Please format the lines from the one containing "2024–25 [48, 58]" through the last line as a Markdown table with the columns Row and Line, numbering each row and leaving out blank lines. Omit the pictures.

## BEGIN Data shown

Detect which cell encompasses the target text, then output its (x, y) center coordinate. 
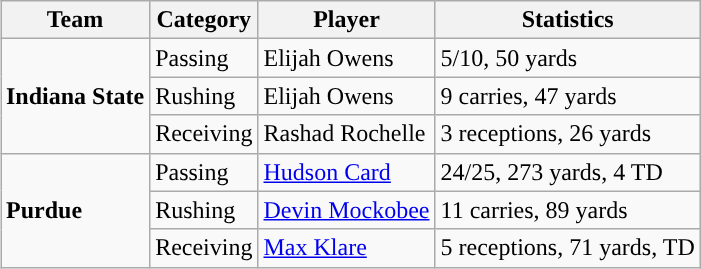
Purdue (74, 210)
9 carries, 47 yards (568, 96)
24/25, 273 yards, 4 TD (568, 172)
5/10, 50 yards (568, 58)
Player (346, 20)
Rashad Rochelle (346, 134)
Devin Mockobee (346, 210)
11 carries, 89 yards (568, 210)
3 receptions, 26 yards (568, 134)
Team (74, 20)
Max Klare (346, 248)
Statistics (568, 20)
5 receptions, 71 yards, TD (568, 248)
Hudson Card (346, 172)
Category (204, 20)
Indiana State (74, 96)
Return the (x, y) coordinate for the center point of the cell that contains the specified text.  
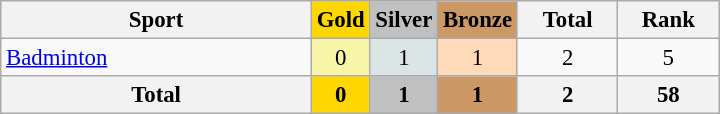
5 (668, 58)
Silver (404, 20)
58 (668, 95)
Badminton (156, 58)
Rank (668, 20)
Sport (156, 20)
Bronze (478, 20)
Gold (340, 20)
Return the [X, Y] coordinate for the center point of the cell that contains the specified text.  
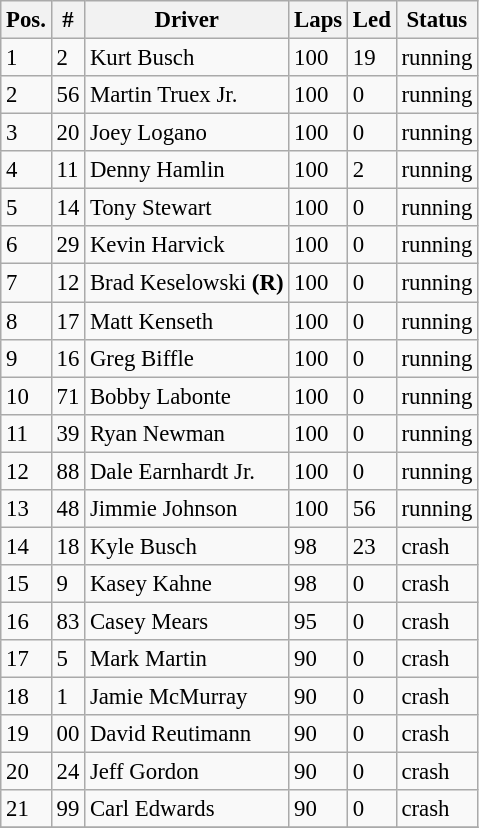
23 [372, 546]
David Reutimann [187, 734]
Carl Edwards [187, 809]
15 [26, 584]
8 [26, 321]
6 [26, 245]
00 [68, 734]
Kyle Busch [187, 546]
39 [68, 433]
13 [26, 509]
Casey Mears [187, 621]
Jamie McMurray [187, 697]
29 [68, 245]
3 [26, 133]
Driver [187, 20]
4 [26, 170]
Dale Earnhardt Jr. [187, 471]
21 [26, 809]
Kurt Busch [187, 58]
83 [68, 621]
10 [26, 396]
Jeff Gordon [187, 772]
Mark Martin [187, 659]
Martin Truex Jr. [187, 95]
Status [436, 20]
7 [26, 283]
Matt Kenseth [187, 321]
88 [68, 471]
71 [68, 396]
24 [68, 772]
Pos. [26, 20]
Bobby Labonte [187, 396]
Joey Logano [187, 133]
99 [68, 809]
Jimmie Johnson [187, 509]
Ryan Newman [187, 433]
Kasey Kahne [187, 584]
Kevin Harvick [187, 245]
Laps [318, 20]
Brad Keselowski (R) [187, 283]
48 [68, 509]
Led [372, 20]
Denny Hamlin [187, 170]
Tony Stewart [187, 208]
# [68, 20]
Greg Biffle [187, 358]
95 [318, 621]
Determine the [x, y] coordinate at the center of the cell enclosing the given text.  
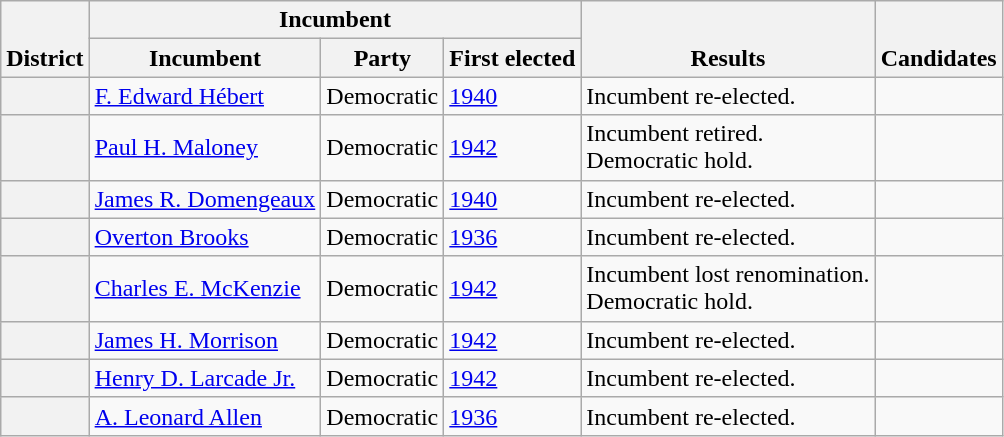
Candidates [938, 39]
First elected [512, 58]
Charles E. McKenzie [205, 288]
Incumbent retired.Democratic hold. [728, 148]
James R. Domengeaux [205, 199]
James H. Morrison [205, 340]
Party [382, 58]
F. Edward Hébert [205, 96]
Paul H. Maloney [205, 148]
A. Leonard Allen [205, 416]
Overton Brooks [205, 237]
Incumbent lost renomination.Democratic hold. [728, 288]
District [45, 39]
Henry D. Larcade Jr. [205, 378]
Results [728, 39]
Output the [x, y] coordinate of the center of the cell containing the given text.  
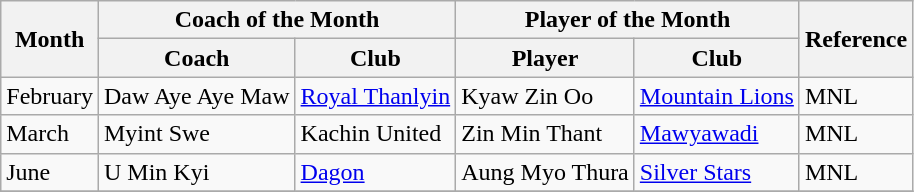
U Min Kyi [196, 172]
Mawyawadi [716, 134]
Daw Aye Aye Maw [196, 96]
February [50, 96]
Coach [196, 58]
Coach of the Month [276, 20]
Dagon [376, 172]
Month [50, 39]
Kachin United [376, 134]
Reference [856, 39]
Royal Thanlyin [376, 96]
Player [546, 58]
Silver Stars [716, 172]
Zin Min Thant [546, 134]
Player of the Month [628, 20]
Mountain Lions [716, 96]
Aung Myo Thura [546, 172]
Myint Swe [196, 134]
March [50, 134]
Kyaw Zin Oo [546, 96]
June [50, 172]
For the text-containing cell, return its midpoint in [X, Y] coordinate format. 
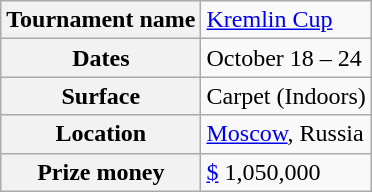
Prize money [101, 172]
Location [101, 134]
October 18 – 24 [286, 58]
Dates [101, 58]
Moscow, Russia [286, 134]
Surface [101, 96]
Carpet (Indoors) [286, 96]
$ 1,050,000 [286, 172]
Tournament name [101, 20]
Kremlin Cup [286, 20]
From the cell containing the given text, extract its center point as [X, Y] coordinate. 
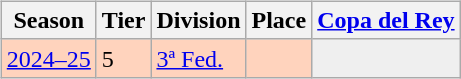
2024–25 [48, 58]
Place [279, 20]
Copa del Rey [386, 20]
3ª Fed. [198, 58]
5 [124, 58]
Season [48, 20]
Division [198, 20]
Tier [124, 20]
Output the (X, Y) coordinate of the center of the cell containing the given text.  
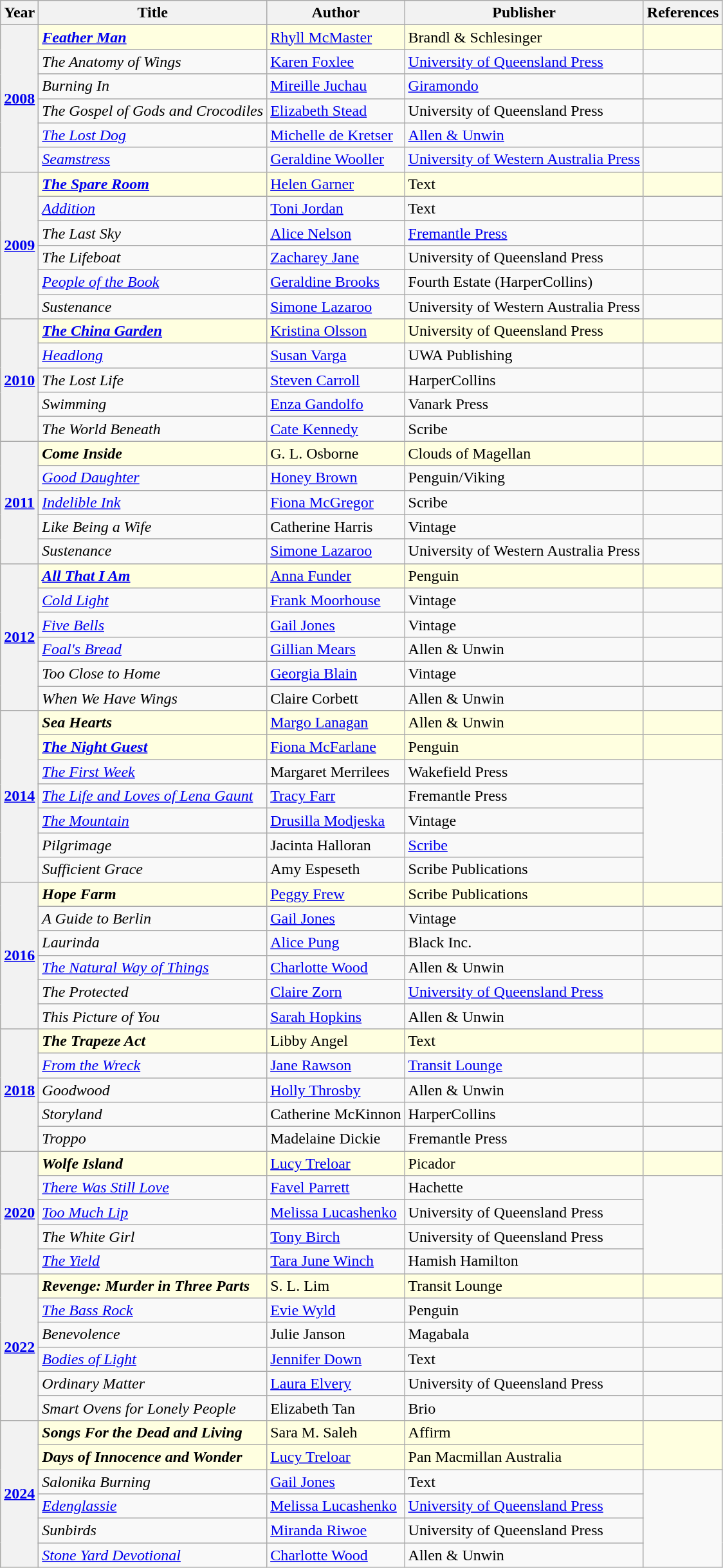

## END Data shown

Solution to this problem:
| Row | Line |
|---|---|
| 1 | 2024–25 [48, 58] |
| 2 | Place [279, 20] |
| 3 | Copa del Rey [386, 20] |
| 4 | 3ª Fed. [198, 58] |
| 5 | 5 [124, 58] |
| 6 | Season [48, 20] |
| 7 | Division [198, 20] |
| 8 | Tier [124, 20] |
| 9 | Output the (X, Y) coordinate of the center of the cell containing the given text.   |